===== Exercise materials =====

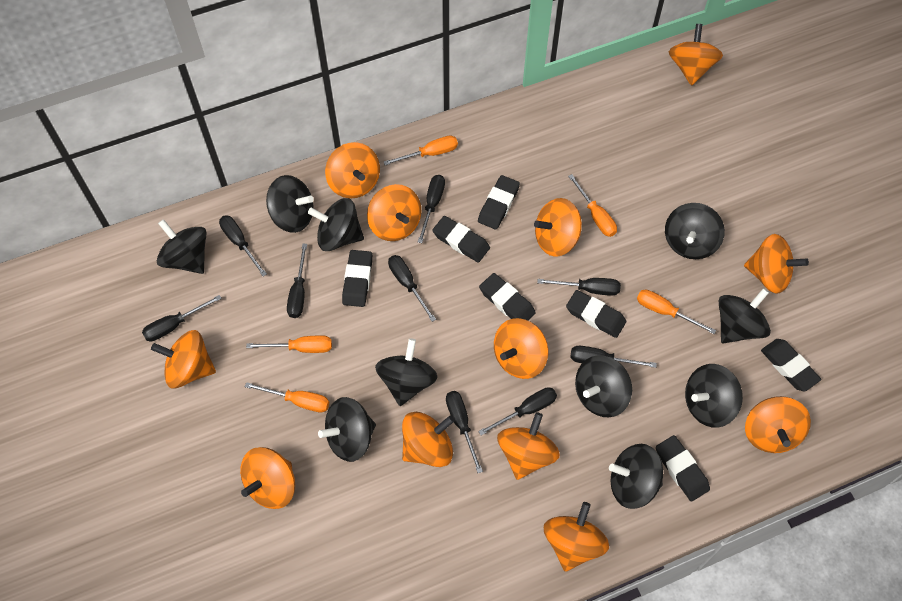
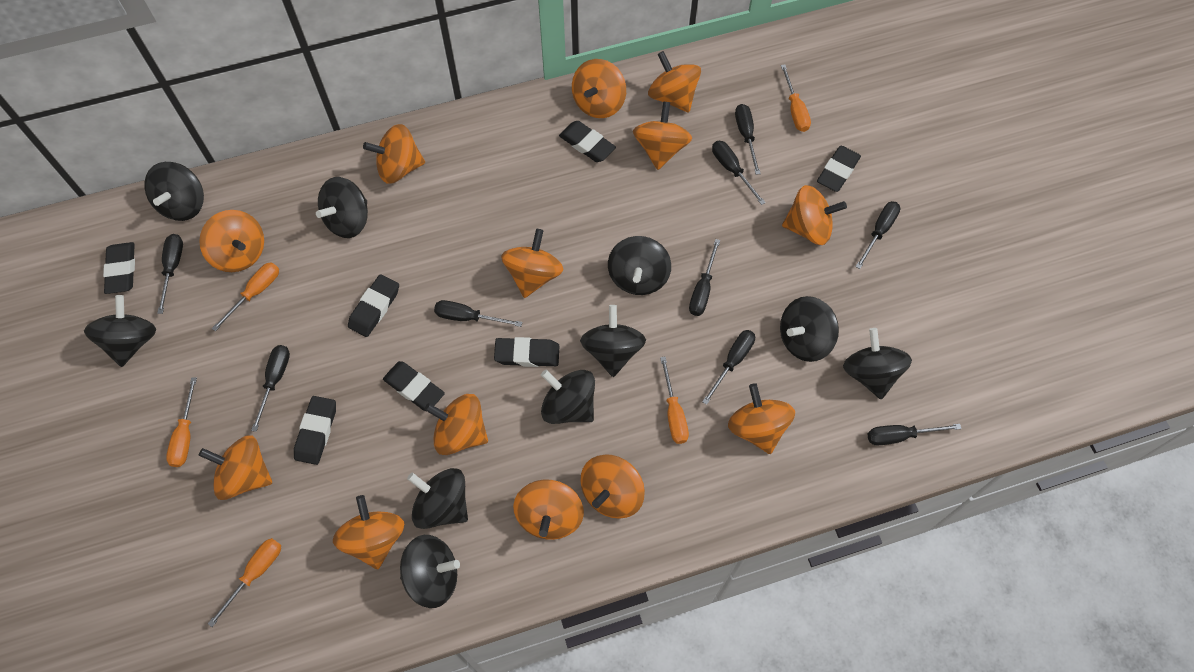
orange spinning top: 12 -> 13

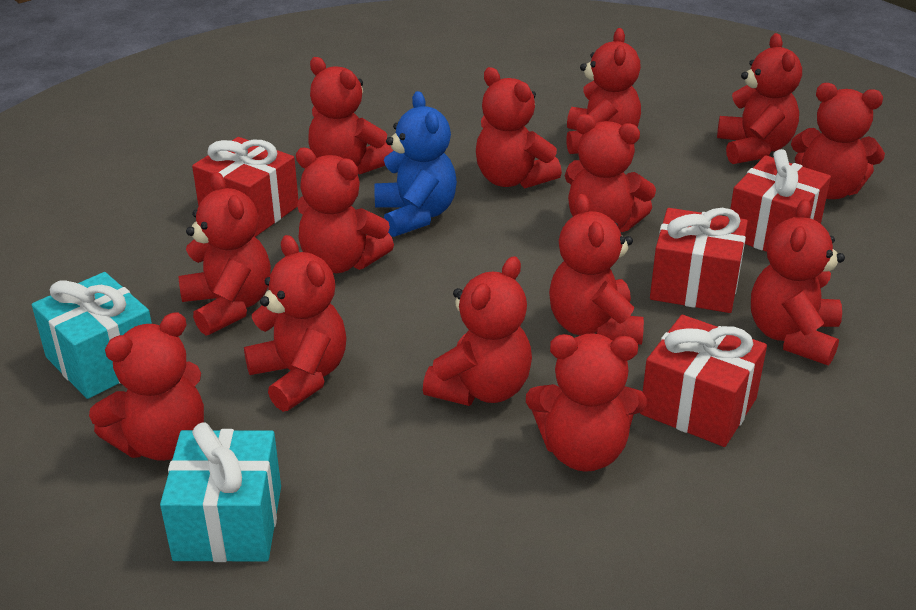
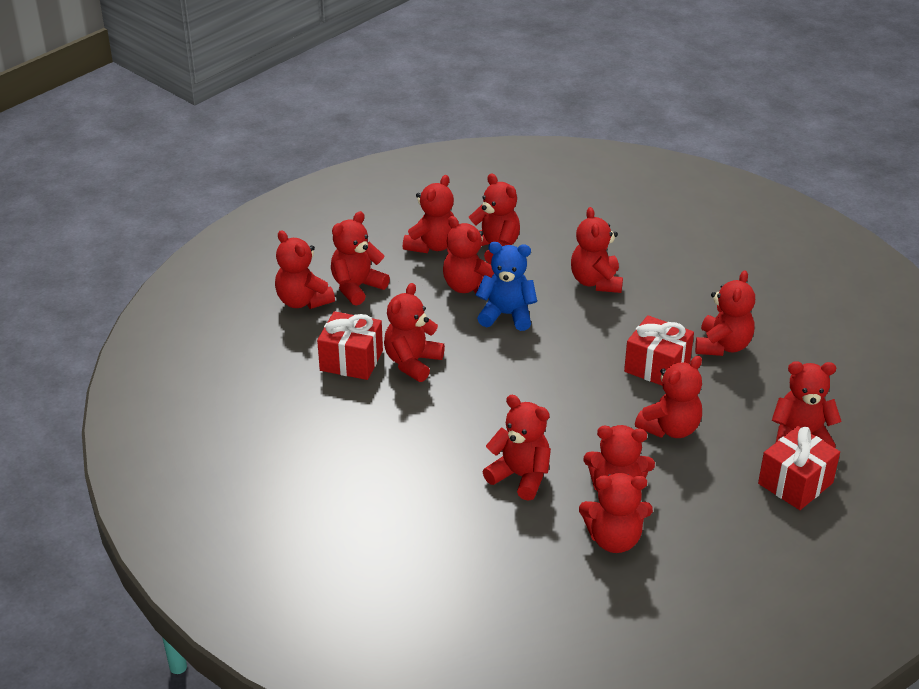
red gift: 4 -> 3
red teddy bear: 14 -> 13
turquoise gift: 2 -> 0

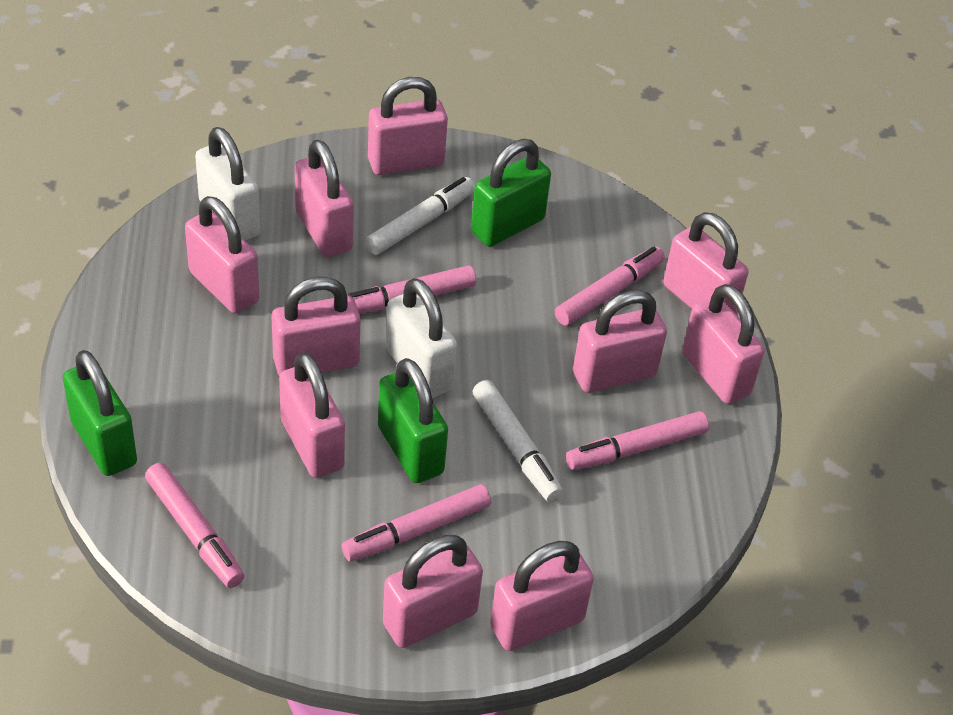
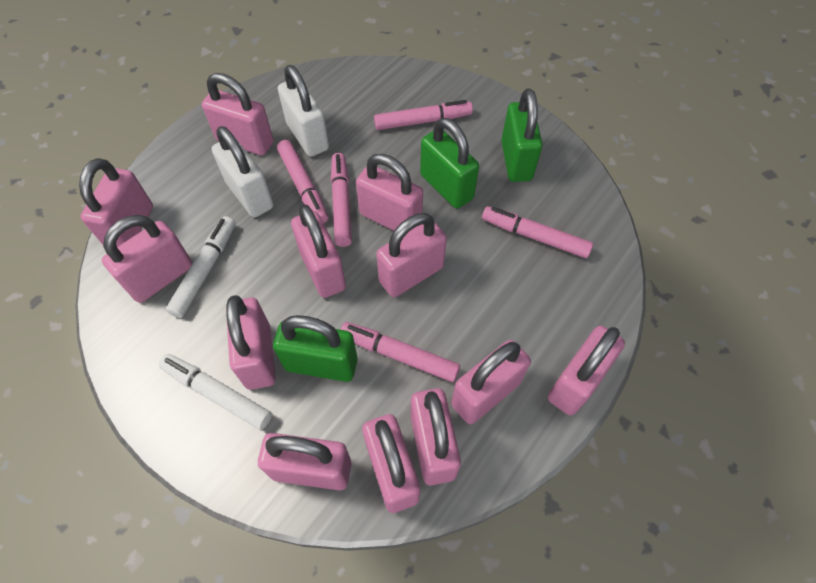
pink padlock: 10 -> 12

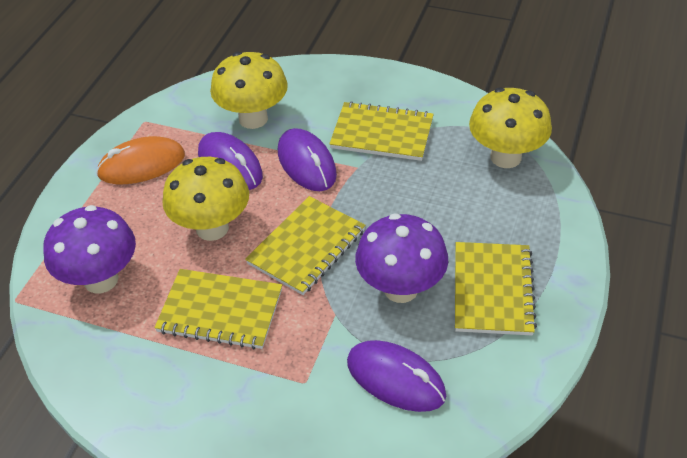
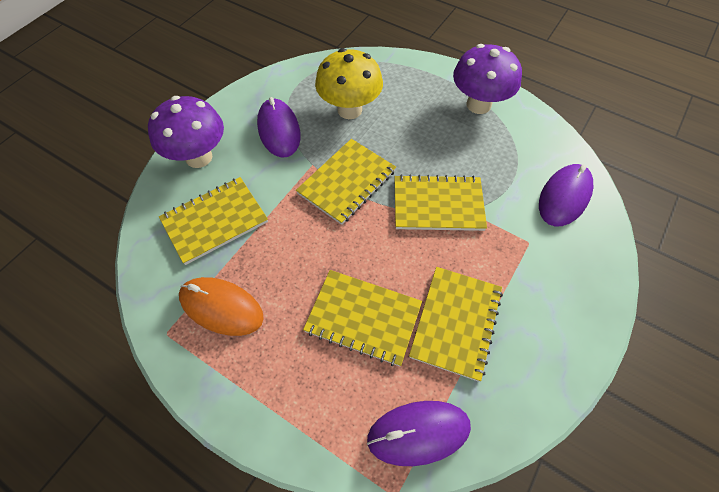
yellow mushroom: 3 -> 1
yellow notebook: 4 -> 5

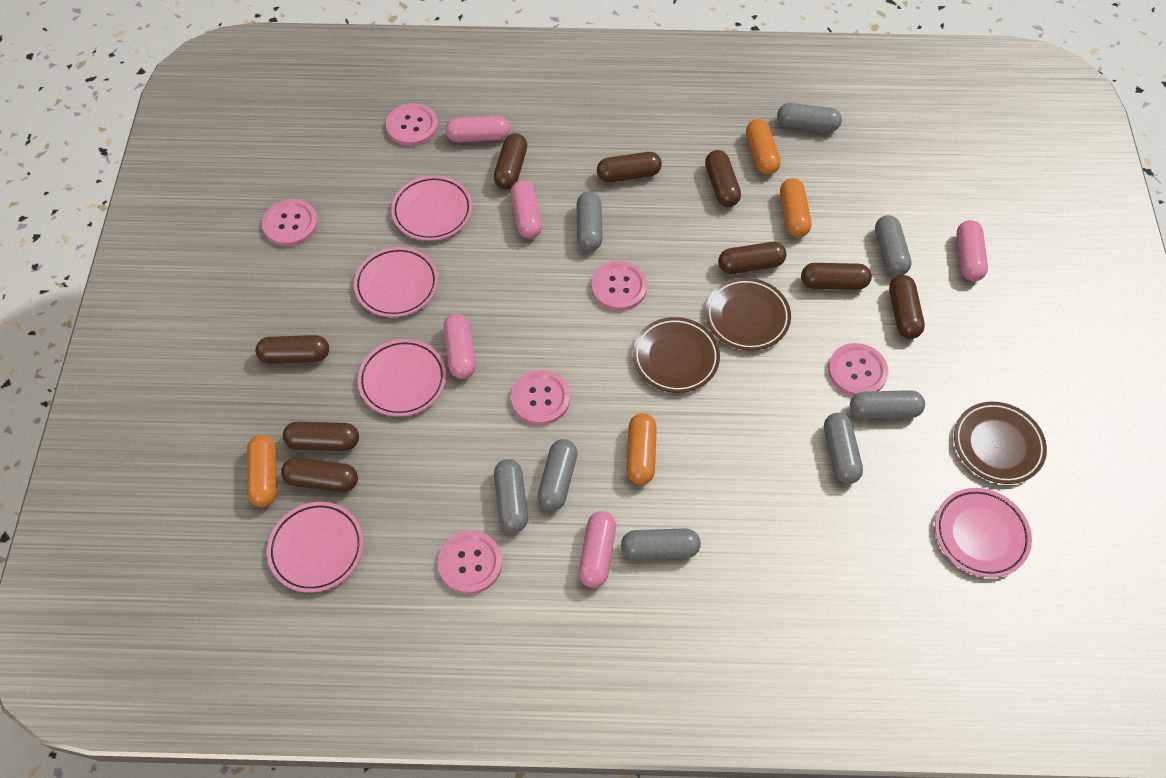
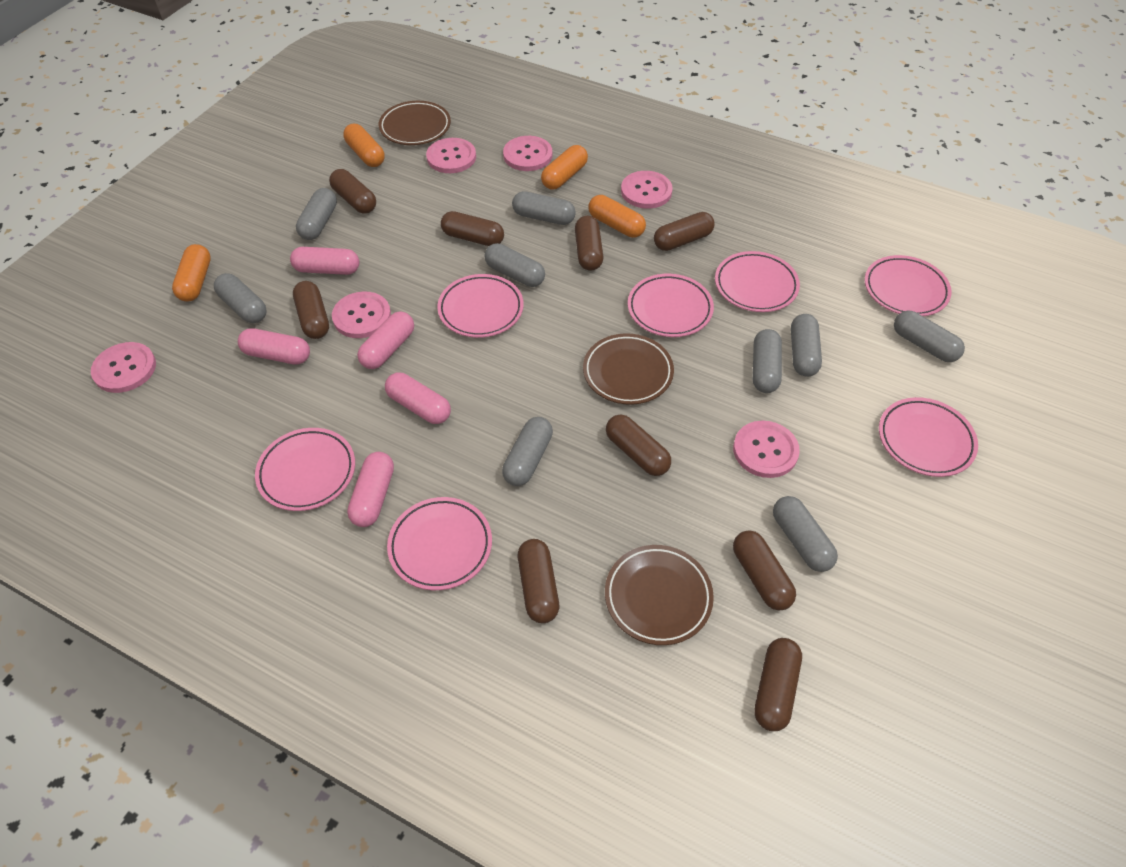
grey capsule: 8 -> 9
pink plate: 5 -> 7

=====

(What is expected): All of the entries above are to be restated word for word, minus the images.

(Exercise solution):
orange spinning top: 12 -> 13

red gift: 4 -> 3
red teddy bear: 14 -> 13
turquoise gift: 2 -> 0

pink padlock: 10 -> 12

yellow mushroom: 3 -> 1
yellow notebook: 4 -> 5

grey capsule: 8 -> 9
pink plate: 5 -> 7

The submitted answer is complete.